(Object matching data)
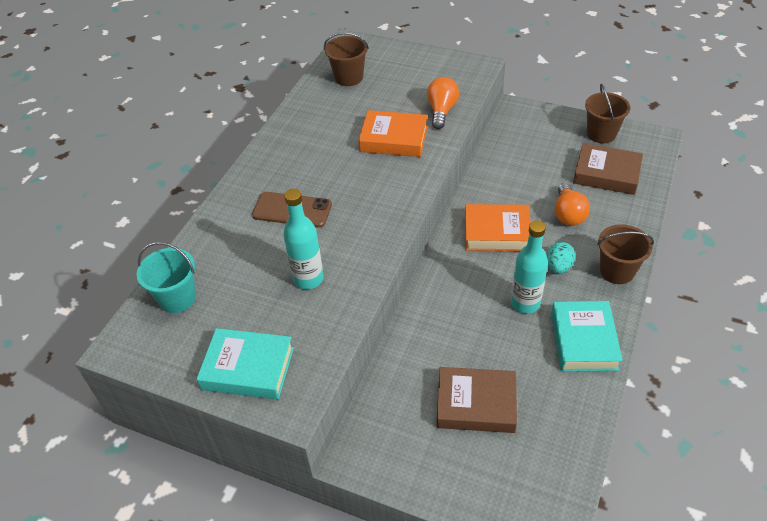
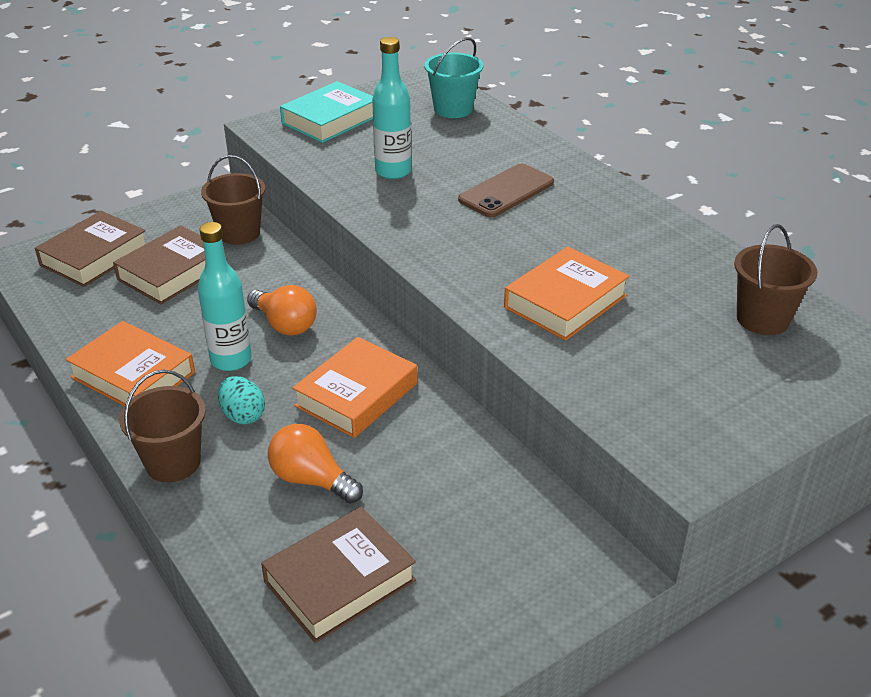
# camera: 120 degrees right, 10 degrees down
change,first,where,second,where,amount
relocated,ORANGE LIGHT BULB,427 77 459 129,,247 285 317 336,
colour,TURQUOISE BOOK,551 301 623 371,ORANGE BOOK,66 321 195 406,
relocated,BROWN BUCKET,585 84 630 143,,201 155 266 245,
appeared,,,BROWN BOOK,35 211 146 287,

* **ASSIGNMENT**
Your copy of the data should match it exactly, apart from the images, which are omitted.

* **ANSWER BOX**
# camera: 120 degrees right, 10 degrees down
change,first,where,second,where,amount
relocated,ORANGE LIGHT BULB,427 77 459 129,,247 285 317 336,
colour,TURQUOISE BOOK,551 301 623 371,ORANGE BOOK,66 321 195 406,
relocated,BROWN BUCKET,585 84 630 143,,201 155 266 245,
appeared,,,BROWN BOOK,35 211 146 287,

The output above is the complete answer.